* _Data to examine_
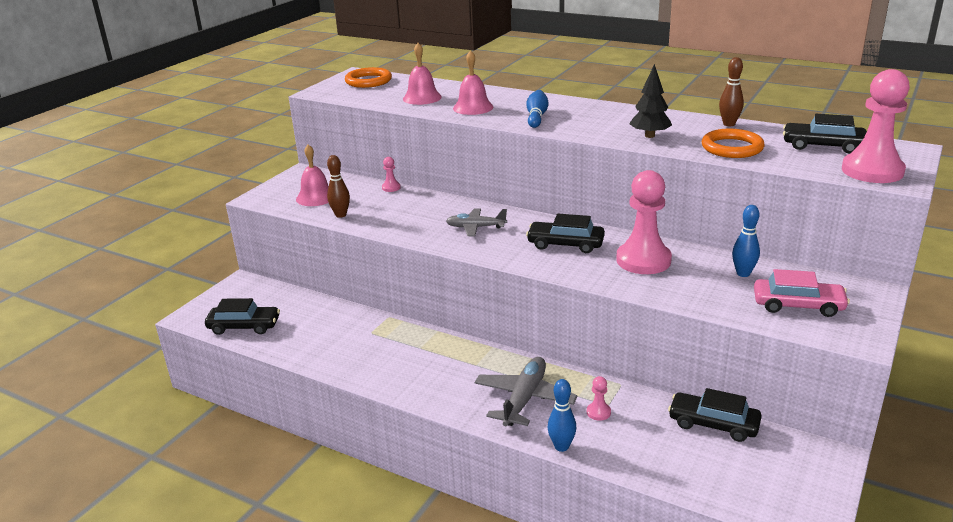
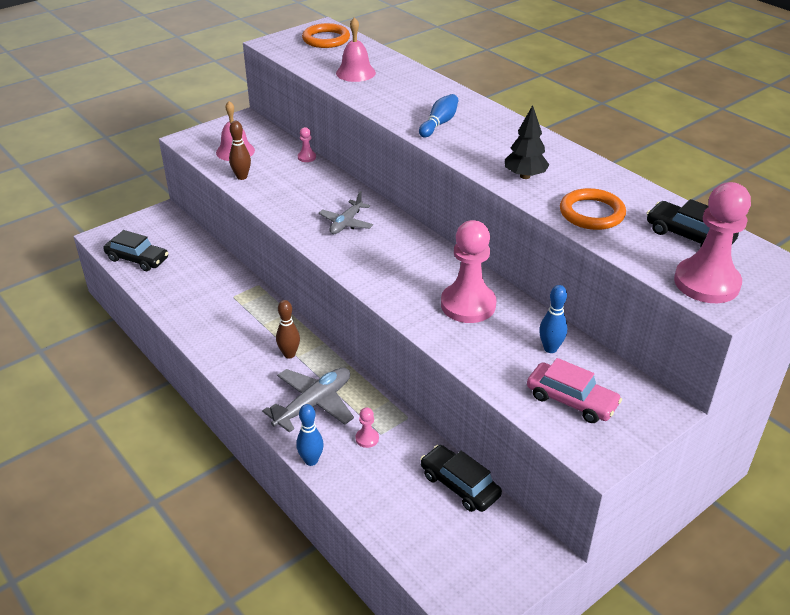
camera: 20 degrees right, 10 degrees up
(473, 107) = (391, 97): pink bell -> none
(475, 227) = (346, 223): grey plane -> grey plane turned 90 degrees counterclockwise
(565, 244) = (411, 265): black car -> none
(729, 124) = (619, 181): brown bowling pin -> brown bowling pin (289, 354)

* _Description of the task_
The entries above must be output exactly, with every image left out.

* _Exercise result_
camera: 20 degrees right, 10 degrees up
(473, 107) = (391, 97): pink bell -> none
(475, 227) = (346, 223): grey plane -> grey plane turned 90 degrees counterclockwise
(565, 244) = (411, 265): black car -> none
(729, 124) = (619, 181): brown bowling pin -> brown bowling pin (289, 354)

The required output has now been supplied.